Object count comparisons
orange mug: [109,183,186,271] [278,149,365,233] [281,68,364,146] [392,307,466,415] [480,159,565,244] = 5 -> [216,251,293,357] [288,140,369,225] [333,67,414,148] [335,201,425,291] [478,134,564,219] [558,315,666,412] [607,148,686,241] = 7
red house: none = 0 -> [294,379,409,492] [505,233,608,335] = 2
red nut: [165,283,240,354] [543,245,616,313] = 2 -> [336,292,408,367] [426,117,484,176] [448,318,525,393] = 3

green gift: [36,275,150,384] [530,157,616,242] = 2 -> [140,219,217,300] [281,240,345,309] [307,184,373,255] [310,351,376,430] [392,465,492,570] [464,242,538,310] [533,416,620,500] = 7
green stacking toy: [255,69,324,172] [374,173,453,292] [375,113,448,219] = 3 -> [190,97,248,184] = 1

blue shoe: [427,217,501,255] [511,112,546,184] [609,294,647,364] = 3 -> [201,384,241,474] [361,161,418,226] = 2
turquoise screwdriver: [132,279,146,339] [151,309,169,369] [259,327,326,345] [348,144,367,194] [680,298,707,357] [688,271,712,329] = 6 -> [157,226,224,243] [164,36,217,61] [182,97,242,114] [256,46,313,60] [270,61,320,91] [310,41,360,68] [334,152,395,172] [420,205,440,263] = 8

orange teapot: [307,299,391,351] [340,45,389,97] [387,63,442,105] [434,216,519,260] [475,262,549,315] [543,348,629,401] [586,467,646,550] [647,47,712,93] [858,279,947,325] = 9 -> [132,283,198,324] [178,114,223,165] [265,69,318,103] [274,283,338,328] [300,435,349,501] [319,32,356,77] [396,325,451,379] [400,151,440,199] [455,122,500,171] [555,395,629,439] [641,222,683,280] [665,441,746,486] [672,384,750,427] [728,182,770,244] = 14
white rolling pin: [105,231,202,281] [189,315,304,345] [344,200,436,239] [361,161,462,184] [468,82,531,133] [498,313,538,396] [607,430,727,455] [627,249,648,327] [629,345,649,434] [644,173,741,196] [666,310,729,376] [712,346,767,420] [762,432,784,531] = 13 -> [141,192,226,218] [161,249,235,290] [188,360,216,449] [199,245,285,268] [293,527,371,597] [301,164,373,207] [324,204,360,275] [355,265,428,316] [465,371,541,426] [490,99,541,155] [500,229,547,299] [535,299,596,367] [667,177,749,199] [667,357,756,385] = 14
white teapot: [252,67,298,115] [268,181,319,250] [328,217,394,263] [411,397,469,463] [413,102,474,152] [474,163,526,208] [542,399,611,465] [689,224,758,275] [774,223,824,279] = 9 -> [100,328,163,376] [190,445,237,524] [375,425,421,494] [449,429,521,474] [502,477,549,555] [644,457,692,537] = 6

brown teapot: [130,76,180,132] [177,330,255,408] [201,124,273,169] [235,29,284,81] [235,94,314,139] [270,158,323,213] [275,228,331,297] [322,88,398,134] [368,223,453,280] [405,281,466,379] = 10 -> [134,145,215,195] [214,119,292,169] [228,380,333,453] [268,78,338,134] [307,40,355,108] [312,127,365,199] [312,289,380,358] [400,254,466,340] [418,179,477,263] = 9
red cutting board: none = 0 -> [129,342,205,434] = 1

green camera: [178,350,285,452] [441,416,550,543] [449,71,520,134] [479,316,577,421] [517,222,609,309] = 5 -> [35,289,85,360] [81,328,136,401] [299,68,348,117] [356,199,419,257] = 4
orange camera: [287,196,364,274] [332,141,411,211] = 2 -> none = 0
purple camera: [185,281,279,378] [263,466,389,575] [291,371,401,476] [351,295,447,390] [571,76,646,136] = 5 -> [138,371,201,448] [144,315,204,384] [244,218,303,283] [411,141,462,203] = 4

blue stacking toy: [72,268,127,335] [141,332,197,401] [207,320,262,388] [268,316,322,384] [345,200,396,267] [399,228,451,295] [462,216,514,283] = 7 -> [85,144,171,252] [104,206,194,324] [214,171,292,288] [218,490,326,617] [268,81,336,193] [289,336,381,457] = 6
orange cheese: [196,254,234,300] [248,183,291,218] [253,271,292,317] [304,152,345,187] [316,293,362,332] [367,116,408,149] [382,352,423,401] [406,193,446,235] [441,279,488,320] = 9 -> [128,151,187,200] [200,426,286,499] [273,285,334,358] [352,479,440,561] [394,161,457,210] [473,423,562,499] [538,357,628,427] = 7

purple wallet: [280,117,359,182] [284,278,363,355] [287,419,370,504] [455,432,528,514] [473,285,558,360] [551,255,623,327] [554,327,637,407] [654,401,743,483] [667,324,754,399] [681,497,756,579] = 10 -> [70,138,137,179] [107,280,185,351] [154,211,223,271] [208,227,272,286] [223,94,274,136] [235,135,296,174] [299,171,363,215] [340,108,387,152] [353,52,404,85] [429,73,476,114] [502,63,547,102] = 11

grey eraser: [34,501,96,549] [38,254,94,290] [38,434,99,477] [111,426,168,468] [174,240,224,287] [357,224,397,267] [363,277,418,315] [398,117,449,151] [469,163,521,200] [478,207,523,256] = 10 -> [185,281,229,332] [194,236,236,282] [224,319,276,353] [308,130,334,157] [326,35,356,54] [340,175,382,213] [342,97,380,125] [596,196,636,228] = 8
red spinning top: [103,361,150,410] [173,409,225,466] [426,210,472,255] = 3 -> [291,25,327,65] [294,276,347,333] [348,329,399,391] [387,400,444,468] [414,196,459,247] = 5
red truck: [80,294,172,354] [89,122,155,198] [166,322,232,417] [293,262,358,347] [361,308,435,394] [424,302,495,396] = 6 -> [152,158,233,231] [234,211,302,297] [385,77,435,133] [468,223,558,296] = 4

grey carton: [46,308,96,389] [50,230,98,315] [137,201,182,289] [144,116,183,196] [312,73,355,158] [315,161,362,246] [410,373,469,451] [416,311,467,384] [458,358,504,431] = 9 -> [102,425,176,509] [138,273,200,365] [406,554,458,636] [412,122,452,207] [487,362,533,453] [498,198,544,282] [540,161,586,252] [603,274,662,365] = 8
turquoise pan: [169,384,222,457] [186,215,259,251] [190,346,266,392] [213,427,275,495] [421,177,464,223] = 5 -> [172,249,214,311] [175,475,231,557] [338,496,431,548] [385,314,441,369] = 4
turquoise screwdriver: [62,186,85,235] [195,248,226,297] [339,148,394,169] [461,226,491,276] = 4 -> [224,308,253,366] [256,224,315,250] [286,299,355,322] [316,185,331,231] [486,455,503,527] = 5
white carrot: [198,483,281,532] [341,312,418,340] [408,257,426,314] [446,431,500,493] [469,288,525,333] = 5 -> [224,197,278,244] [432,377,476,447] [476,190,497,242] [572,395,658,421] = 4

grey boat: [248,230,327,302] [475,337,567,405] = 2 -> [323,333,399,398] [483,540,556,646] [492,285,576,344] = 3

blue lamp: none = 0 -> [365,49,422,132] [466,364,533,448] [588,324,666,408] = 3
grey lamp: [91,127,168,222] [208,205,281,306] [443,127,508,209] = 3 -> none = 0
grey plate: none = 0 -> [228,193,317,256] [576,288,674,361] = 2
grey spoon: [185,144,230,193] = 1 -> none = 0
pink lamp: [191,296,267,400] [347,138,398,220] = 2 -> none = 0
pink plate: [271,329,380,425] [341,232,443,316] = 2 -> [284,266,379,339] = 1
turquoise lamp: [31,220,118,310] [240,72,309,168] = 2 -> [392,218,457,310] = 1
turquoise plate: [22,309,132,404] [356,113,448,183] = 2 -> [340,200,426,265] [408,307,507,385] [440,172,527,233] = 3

To-do item: Which lines in the data above hold the string "camera"? Return each of them.

Solution below:
green camera: [178,350,285,452] [441,416,550,543] [449,71,520,134] [479,316,577,421] [517,222,609,309] = 5 -> [35,289,85,360] [81,328,136,401] [299,68,348,117] [356,199,419,257] = 4
orange camera: [287,196,364,274] [332,141,411,211] = 2 -> none = 0
purple camera: [185,281,279,378] [263,466,389,575] [291,371,401,476] [351,295,447,390] [571,76,646,136] = 5 -> [138,371,201,448] [144,315,204,384] [244,218,303,283] [411,141,462,203] = 4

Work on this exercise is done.